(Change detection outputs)
..........
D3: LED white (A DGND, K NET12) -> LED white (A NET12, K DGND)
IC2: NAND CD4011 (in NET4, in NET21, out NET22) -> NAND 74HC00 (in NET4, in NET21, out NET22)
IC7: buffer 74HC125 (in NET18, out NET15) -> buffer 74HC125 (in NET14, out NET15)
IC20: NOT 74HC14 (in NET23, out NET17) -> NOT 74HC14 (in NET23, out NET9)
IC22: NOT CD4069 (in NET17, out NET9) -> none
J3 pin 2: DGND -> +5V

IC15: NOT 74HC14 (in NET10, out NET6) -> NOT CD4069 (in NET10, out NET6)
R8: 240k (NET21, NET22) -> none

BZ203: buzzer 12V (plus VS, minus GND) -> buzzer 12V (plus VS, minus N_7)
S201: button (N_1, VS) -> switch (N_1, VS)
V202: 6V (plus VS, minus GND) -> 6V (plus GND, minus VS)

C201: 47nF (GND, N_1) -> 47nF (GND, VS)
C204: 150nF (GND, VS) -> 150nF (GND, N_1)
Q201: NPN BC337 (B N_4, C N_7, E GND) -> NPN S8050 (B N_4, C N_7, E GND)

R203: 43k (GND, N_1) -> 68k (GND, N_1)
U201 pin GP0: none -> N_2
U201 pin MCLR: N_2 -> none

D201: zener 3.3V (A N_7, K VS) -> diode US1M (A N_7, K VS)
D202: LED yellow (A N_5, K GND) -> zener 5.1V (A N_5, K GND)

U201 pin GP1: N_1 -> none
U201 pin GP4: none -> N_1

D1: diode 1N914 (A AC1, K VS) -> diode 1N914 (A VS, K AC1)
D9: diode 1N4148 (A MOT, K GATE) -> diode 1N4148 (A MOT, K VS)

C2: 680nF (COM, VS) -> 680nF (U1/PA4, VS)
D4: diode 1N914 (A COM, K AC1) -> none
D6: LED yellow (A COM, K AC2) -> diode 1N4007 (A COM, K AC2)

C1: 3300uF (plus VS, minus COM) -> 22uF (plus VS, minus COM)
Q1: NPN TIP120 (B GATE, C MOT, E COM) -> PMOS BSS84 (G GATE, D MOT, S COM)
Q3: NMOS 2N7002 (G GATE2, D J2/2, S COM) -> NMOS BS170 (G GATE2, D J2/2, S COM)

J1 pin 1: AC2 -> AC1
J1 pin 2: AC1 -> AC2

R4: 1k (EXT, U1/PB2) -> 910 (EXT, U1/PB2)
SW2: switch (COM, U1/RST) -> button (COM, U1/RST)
..........
Exactly the lines from the one containing "C2: 680nF (COM, VS) -> 680nF (U1/PA4, VS)" through the end of the records above are to be printed, and no others.

→ **Result**
C2: 680nF (COM, VS) -> 680nF (U1/PA4, VS)
D4: diode 1N914 (A COM, K AC1) -> none
D6: LED yellow (A COM, K AC2) -> diode 1N4007 (A COM, K AC2)

C1: 3300uF (plus VS, minus COM) -> 22uF (plus VS, minus COM)
Q1: NPN TIP120 (B GATE, C MOT, E COM) -> PMOS BSS84 (G GATE, D MOT, S COM)
Q3: NMOS 2N7002 (G GATE2, D J2/2, S COM) -> NMOS BS170 (G GATE2, D J2/2, S COM)

J1 pin 1: AC2 -> AC1
J1 pin 2: AC1 -> AC2

R4: 1k (EXT, U1/PB2) -> 910 (EXT, U1/PB2)
SW2: switch (COM, U1/RST) -> button (COM, U1/RST)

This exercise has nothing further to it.